===== Given records =====

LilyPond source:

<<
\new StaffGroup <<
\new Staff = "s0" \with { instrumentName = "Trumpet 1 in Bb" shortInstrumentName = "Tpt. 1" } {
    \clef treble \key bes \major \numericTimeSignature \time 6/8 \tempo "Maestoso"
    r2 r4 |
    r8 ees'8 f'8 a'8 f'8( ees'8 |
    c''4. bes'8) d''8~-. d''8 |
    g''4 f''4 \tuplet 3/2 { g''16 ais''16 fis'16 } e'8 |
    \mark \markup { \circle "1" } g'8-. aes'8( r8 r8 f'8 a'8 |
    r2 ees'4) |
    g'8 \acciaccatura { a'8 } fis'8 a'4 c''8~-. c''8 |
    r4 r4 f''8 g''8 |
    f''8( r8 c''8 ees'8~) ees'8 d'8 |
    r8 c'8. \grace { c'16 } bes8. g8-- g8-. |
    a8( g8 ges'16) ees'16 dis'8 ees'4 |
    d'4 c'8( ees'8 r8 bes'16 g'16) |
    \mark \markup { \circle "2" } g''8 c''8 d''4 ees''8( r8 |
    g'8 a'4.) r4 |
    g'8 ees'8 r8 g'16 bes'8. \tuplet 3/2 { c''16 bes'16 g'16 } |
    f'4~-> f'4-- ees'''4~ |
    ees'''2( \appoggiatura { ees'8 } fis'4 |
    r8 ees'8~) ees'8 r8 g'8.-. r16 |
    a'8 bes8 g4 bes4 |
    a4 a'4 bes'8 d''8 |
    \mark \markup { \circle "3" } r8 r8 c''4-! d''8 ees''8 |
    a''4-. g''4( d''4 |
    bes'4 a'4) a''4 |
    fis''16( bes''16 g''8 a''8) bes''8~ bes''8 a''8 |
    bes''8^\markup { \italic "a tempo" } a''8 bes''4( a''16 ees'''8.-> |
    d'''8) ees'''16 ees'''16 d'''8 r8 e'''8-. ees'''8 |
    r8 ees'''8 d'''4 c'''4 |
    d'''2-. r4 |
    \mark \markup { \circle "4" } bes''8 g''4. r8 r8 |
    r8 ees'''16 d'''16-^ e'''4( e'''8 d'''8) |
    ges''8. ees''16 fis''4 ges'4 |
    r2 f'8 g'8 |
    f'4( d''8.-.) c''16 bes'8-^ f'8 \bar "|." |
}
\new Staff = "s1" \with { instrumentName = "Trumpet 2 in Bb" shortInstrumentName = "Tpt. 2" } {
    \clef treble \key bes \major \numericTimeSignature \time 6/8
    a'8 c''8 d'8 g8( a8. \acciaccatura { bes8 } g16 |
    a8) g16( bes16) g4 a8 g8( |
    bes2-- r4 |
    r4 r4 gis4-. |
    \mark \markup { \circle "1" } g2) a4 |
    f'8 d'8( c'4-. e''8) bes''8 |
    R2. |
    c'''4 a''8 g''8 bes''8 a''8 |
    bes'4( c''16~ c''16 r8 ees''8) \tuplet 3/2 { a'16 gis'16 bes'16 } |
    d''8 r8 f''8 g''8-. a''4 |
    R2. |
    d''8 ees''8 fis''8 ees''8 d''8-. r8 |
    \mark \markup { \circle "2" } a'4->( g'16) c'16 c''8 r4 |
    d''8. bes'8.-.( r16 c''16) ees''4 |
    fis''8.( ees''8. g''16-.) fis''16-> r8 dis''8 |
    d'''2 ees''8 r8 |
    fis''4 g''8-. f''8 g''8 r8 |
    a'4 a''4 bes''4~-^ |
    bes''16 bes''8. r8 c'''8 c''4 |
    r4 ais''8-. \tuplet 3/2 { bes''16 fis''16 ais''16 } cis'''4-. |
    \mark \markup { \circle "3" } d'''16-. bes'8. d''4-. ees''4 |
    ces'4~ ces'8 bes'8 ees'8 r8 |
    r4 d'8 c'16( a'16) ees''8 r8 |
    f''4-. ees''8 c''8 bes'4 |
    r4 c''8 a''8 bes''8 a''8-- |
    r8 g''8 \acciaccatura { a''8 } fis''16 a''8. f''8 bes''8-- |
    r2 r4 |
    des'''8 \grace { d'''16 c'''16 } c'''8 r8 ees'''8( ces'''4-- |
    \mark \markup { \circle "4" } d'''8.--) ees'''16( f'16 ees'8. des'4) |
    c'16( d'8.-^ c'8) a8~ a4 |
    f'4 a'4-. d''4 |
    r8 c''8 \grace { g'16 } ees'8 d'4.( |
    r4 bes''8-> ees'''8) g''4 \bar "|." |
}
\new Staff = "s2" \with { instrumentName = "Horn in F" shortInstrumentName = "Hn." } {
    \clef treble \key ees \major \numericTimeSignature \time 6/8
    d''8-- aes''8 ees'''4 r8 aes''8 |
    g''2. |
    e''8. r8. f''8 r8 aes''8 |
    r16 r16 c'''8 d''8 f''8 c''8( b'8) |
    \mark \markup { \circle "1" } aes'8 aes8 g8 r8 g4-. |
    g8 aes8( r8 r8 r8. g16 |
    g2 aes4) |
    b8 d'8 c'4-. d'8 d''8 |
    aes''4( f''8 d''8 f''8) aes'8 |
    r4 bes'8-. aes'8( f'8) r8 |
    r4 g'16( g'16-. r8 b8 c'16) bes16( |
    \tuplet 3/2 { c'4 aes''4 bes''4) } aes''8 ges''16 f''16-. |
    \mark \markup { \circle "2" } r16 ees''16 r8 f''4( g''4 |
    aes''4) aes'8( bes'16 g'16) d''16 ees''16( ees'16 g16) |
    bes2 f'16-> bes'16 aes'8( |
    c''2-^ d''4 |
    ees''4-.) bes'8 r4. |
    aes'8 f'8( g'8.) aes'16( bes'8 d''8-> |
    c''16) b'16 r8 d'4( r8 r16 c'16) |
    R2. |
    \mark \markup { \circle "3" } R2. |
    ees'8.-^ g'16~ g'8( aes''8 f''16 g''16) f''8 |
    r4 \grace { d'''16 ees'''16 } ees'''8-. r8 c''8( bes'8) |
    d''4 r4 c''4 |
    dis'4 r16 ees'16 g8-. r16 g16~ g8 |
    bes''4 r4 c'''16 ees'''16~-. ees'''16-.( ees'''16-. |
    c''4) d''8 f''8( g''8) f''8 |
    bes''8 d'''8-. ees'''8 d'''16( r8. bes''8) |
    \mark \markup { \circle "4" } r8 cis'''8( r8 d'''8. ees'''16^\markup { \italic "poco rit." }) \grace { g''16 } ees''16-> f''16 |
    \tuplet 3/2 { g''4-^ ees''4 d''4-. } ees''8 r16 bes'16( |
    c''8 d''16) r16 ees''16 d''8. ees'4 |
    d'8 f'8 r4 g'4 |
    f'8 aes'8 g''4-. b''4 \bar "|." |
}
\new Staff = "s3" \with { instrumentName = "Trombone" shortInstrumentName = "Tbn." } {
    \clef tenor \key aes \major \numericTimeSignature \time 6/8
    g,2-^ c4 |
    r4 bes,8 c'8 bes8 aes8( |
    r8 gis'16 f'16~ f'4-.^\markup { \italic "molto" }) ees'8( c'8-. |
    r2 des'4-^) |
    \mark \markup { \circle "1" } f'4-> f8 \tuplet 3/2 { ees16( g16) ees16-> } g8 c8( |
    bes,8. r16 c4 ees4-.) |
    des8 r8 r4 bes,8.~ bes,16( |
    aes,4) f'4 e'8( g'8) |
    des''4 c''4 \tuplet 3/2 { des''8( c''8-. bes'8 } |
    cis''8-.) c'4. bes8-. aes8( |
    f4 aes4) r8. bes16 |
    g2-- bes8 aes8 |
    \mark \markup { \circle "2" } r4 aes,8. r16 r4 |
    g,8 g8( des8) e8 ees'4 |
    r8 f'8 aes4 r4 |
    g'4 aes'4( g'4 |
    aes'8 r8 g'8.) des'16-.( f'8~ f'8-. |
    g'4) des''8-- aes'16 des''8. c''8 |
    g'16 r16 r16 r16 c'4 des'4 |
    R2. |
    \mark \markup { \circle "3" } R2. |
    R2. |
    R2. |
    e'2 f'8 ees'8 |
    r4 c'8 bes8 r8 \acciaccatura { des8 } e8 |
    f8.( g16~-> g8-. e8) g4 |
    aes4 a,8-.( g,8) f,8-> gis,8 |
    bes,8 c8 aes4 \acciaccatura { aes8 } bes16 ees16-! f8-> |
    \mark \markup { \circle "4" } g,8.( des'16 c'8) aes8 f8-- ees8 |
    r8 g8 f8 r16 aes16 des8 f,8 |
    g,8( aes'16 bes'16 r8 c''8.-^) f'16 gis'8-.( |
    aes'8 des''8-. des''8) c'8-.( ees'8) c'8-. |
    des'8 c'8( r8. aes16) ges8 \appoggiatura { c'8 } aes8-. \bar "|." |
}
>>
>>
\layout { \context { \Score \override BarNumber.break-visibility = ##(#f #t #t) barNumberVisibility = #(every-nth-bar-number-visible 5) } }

=====

Filter the records above and copy out every line that contains the string "tuplet", matching its capitalization exactly.

    g''4 f''4 \tuplet 3/2 { g''16 ais''16 fis'16 } e'8 |
    g'8 ees'8 r8 g'16 bes'8. \tuplet 3/2 { c''16 bes'16 g'16 } |
    bes'4( c''16~ c''16 r8 ees''8) \tuplet 3/2 { a'16 gis'16 bes'16 } |
    r4 ais''8-. \tuplet 3/2 { bes''16 fis''16 ais''16 } cis'''4-. |
    \tuplet 3/2 { c'4 aes''4 bes''4) } aes''8 ges''16 f''16-. |
    \tuplet 3/2 { g''4-^ ees''4 d''4-. } ees''8 r16 bes'16( |
    \mark \markup { \circle "1" } f'4-> f8 \tuplet 3/2 { ees16( g16) ees16-> } g8 c8( |
    des''4 c''4 \tuplet 3/2 { des''8( c''8-. bes'8 } |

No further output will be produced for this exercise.